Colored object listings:
━━━━━━━━
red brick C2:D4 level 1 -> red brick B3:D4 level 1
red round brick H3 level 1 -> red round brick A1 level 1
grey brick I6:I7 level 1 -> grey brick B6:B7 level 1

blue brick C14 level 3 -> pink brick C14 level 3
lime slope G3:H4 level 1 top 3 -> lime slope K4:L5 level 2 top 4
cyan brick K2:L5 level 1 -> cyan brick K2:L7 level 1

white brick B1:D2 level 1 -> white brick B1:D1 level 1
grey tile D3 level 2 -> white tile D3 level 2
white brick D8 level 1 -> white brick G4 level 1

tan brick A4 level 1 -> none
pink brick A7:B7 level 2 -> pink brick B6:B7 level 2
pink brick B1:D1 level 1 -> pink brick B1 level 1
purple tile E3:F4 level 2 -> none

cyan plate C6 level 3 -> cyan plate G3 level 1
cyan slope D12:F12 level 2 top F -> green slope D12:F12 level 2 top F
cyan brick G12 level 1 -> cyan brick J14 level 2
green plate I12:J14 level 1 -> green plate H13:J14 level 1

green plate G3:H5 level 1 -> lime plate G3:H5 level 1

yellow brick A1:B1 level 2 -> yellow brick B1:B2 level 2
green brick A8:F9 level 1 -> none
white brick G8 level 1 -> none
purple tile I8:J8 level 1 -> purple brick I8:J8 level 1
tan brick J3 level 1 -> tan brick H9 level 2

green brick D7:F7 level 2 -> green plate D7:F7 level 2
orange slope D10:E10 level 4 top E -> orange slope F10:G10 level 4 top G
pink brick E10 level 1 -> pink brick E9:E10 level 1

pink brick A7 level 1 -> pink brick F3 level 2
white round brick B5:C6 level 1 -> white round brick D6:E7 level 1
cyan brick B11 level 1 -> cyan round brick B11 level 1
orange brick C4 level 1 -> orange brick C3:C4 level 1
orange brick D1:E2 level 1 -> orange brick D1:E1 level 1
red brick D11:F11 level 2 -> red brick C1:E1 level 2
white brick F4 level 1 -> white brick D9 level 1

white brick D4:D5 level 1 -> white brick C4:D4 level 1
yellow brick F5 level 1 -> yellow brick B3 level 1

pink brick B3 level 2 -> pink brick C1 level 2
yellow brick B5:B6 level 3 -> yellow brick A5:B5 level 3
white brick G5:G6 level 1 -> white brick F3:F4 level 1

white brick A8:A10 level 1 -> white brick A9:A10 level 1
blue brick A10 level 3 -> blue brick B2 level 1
━━━━━━━━
* **WHAT TO PRODUCE**: Look above for the line holding "purple tile E3:F4 level 2 -> none" and the line holding "green brick D7:F7". Retype both, and every line between them, word for word and nothing else.

* **THE COMPLETED TASK**:
purple tile E3:F4 level 2 -> none

cyan plate C6 level 3 -> cyan plate G3 level 1
cyan slope D12:F12 level 2 top F -> green slope D12:F12 level 2 top F
cyan brick G12 level 1 -> cyan brick J14 level 2
green plate I12:J14 level 1 -> green plate H13:J14 level 1

green plate G3:H5 level 1 -> lime plate G3:H5 level 1

yellow brick A1:B1 level 2 -> yellow brick B1:B2 level 2
green brick A8:F9 level 1 -> none
white brick G8 level 1 -> none
purple tile I8:J8 level 1 -> purple brick I8:J8 level 1
tan brick J3 level 1 -> tan brick H9 level 2

green brick D7:F7 level 2 -> green plate D7:F7 level 2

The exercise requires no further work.